EXERCISE PROMPT: Would you please repeat the lines in the listing below from the one containing "tan brick B5:C5" through the final one, exactly as they appear?

DATA FOR THIS TASK:
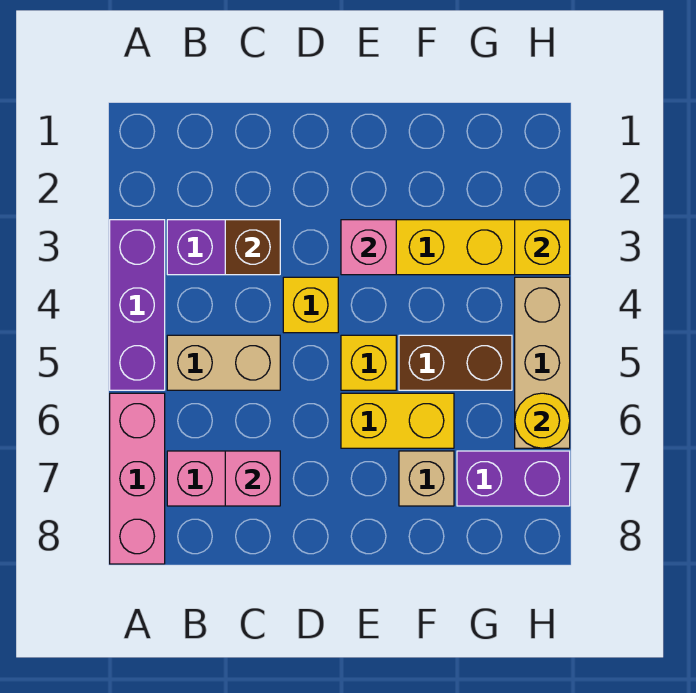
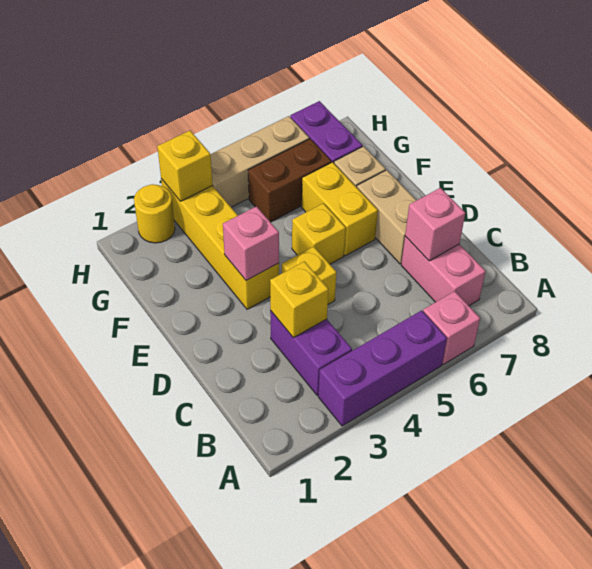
pink brick A6:A8 level 1 -> pink brick A6 level 1
tan brick B5:C5 level 1 -> tan brick D7:E7 level 1
brown brick C3 level 2 -> yellow brick C3 level 2
brown brick F5:G5 level 1 -> brown brick G5:G6 level 1
yellow round brick H6 level 2 -> yellow round brick H2 level 1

ANSWER BOX:
tan brick B5:C5 level 1 -> tan brick D7:E7 level 1
brown brick C3 level 2 -> yellow brick C3 level 2
brown brick F5:G5 level 1 -> brown brick G5:G6 level 1
yellow round brick H6 level 2 -> yellow round brick H2 level 1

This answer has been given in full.